(Scene change data)
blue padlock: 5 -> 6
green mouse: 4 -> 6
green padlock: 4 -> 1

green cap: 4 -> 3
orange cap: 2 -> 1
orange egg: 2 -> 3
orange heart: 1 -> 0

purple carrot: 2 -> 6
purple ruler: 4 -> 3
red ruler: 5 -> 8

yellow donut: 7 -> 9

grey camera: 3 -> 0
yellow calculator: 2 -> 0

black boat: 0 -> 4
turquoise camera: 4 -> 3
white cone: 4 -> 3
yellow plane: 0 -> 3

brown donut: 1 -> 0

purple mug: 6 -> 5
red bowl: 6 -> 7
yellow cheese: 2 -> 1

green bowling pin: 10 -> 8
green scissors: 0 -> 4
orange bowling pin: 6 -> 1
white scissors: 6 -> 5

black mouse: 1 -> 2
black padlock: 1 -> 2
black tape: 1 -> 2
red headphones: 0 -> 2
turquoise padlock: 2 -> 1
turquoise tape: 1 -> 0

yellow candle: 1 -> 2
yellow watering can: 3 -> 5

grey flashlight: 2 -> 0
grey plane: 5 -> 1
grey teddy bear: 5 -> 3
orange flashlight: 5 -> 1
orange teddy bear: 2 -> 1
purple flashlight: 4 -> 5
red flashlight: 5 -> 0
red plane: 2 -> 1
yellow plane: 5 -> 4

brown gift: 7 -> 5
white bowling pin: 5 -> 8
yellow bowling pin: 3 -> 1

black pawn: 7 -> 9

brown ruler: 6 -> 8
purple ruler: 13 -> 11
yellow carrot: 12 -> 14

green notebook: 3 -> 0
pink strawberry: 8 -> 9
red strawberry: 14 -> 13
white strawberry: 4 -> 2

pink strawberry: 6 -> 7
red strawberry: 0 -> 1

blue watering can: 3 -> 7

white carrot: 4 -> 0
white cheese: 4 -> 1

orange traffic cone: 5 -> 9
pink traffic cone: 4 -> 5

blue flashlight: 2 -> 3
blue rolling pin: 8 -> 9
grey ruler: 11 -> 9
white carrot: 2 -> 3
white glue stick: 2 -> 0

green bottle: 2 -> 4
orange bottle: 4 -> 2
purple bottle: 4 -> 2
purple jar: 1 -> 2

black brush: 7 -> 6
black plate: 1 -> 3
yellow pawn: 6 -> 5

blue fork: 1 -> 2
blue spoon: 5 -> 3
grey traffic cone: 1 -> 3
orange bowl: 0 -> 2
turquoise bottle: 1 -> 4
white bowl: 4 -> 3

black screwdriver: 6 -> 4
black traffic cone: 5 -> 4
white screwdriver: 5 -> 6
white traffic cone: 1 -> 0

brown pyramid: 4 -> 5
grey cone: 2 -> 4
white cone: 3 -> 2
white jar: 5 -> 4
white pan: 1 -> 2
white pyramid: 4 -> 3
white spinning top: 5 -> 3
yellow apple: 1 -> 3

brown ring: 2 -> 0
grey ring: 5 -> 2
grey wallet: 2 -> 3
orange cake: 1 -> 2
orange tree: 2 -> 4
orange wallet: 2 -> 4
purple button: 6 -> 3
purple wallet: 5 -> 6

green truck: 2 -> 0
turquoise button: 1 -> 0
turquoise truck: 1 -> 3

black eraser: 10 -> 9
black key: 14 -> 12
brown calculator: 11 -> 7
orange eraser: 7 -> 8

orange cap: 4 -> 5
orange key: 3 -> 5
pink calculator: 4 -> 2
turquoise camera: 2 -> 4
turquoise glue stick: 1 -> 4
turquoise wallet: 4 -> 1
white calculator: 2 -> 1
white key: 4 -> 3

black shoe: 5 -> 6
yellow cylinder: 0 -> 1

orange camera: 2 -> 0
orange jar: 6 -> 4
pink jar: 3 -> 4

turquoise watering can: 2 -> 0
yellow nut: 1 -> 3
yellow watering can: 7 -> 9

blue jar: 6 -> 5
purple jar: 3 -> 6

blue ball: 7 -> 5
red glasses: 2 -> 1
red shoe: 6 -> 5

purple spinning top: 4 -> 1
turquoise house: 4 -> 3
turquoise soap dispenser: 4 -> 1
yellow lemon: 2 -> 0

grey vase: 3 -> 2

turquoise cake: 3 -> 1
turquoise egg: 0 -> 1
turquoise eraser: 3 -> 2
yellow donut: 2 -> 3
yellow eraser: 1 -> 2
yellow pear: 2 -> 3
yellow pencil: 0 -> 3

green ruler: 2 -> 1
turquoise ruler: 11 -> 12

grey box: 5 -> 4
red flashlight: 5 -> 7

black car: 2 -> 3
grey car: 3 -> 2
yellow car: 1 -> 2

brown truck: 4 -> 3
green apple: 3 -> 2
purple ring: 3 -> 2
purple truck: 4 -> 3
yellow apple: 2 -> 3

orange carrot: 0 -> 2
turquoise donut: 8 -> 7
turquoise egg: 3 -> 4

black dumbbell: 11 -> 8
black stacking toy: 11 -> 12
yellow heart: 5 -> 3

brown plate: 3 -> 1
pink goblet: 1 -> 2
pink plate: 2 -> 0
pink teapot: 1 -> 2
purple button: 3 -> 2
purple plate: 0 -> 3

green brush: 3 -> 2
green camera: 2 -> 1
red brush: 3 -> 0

● **Description of the task**: From the data above, copy each line that has the string "stick".

● **Output of the task**:
white glue stick: 2 -> 0
turquoise glue stick: 1 -> 4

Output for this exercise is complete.